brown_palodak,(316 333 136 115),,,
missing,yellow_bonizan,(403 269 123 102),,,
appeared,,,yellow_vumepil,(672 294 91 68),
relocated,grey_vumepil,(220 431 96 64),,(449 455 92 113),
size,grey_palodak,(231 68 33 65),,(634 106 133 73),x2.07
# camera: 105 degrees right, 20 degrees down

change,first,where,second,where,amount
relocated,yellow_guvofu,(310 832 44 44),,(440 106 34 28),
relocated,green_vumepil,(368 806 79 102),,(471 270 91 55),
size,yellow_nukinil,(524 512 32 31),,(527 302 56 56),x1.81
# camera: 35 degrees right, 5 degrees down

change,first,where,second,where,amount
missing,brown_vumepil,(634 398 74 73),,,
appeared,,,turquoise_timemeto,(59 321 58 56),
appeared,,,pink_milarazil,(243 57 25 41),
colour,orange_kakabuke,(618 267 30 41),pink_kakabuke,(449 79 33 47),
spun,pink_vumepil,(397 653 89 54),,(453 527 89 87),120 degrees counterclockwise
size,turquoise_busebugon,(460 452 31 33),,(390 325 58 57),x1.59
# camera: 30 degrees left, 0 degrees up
....................
== Exercise details ==
Output every entry word for word.

== Your response ==
brown_palodak,(316 333 136 115),,,
missing,yellow_bonizan,(403 269 123 102),,,
appeared,,,yellow_vumepil,(672 294 91 68),
relocated,grey_vumepil,(220 431 96 64),,(449 455 92 113),
size,grey_palodak,(231 68 33 65),,(634 106 133 73),x2.07
# camera: 105 degrees right, 20 degrees down

change,first,where,second,where,amount
relocated,yellow_guvofu,(310 832 44 44),,(440 106 34 28),
relocated,green_vumepil,(368 806 79 102),,(471 270 91 55),
size,yellow_nukinil,(524 512 32 31),,(527 302 56 56),x1.81
# camera: 35 degrees right, 5 degrees down

change,first,where,second,where,amount
missing,brown_vumepil,(634 398 74 73),,,
appeared,,,turquoise_timemeto,(59 321 58 56),
appeared,,,pink_milarazil,(243 57 25 41),
colour,orange_kakabuke,(618 267 30 41),pink_kakabuke,(449 79 33 47),
spun,pink_vumepil,(397 653 89 54),,(453 527 89 87),120 degrees counterclockwise
size,turquoise_busebugon,(460 452 31 33),,(390 325 58 57),x1.59
# camera: 30 degrees left, 0 degrees up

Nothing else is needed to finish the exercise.